[Stored items from a collection]
►

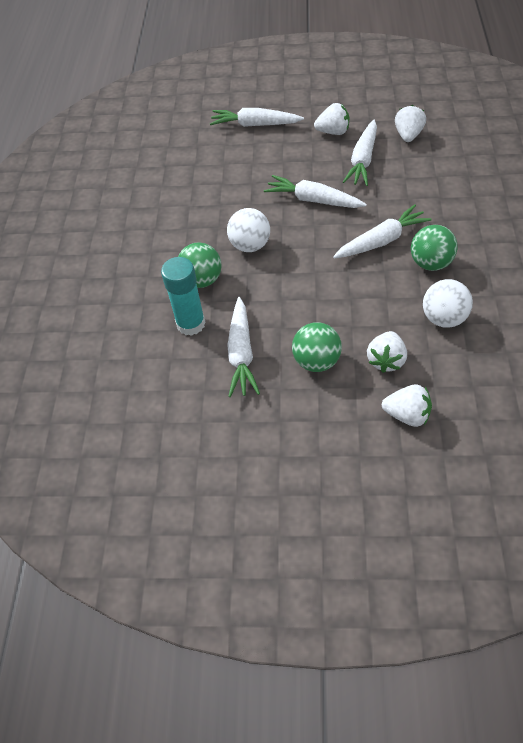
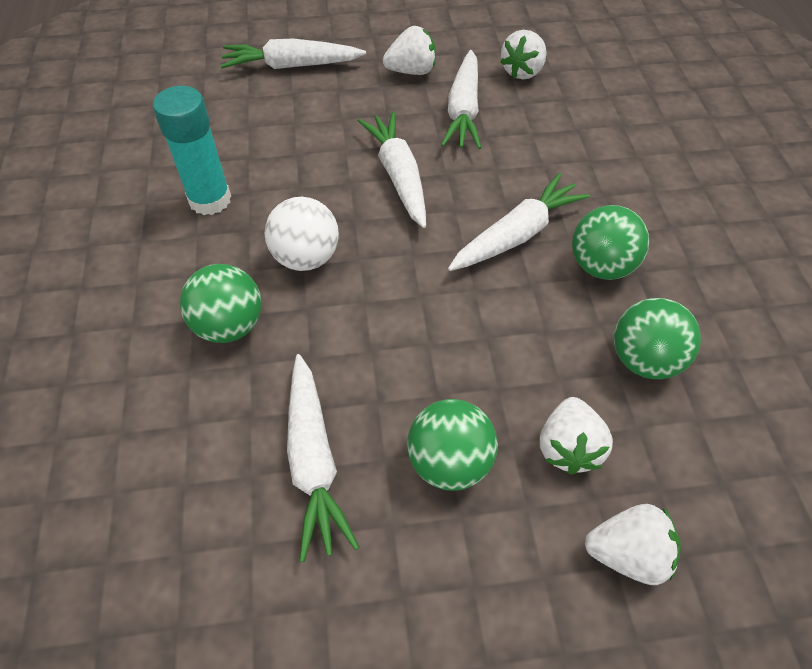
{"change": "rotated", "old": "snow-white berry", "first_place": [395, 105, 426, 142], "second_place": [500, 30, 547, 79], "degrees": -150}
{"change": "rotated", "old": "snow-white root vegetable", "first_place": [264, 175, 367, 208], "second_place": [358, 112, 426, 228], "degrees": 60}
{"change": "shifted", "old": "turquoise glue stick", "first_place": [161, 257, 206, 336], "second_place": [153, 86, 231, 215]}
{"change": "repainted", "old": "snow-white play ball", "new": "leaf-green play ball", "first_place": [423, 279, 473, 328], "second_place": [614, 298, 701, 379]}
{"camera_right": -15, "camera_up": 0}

◄

• _Required work_
Go through the lines above and write each one out verbatim, skipping the pictures.

• _Result of the task_
{"change": "rotated", "old": "snow-white berry", "first_place": [395, 105, 426, 142], "second_place": [500, 30, 547, 79], "degrees": -150}
{"change": "rotated", "old": "snow-white root vegetable", "first_place": [264, 175, 367, 208], "second_place": [358, 112, 426, 228], "degrees": 60}
{"change": "shifted", "old": "turquoise glue stick", "first_place": [161, 257, 206, 336], "second_place": [153, 86, 231, 215]}
{"change": "repainted", "old": "snow-white play ball", "new": "leaf-green play ball", "first_place": [423, 279, 473, 328], "second_place": [614, 298, 701, 379]}
{"camera_right": -15, "camera_up": 0}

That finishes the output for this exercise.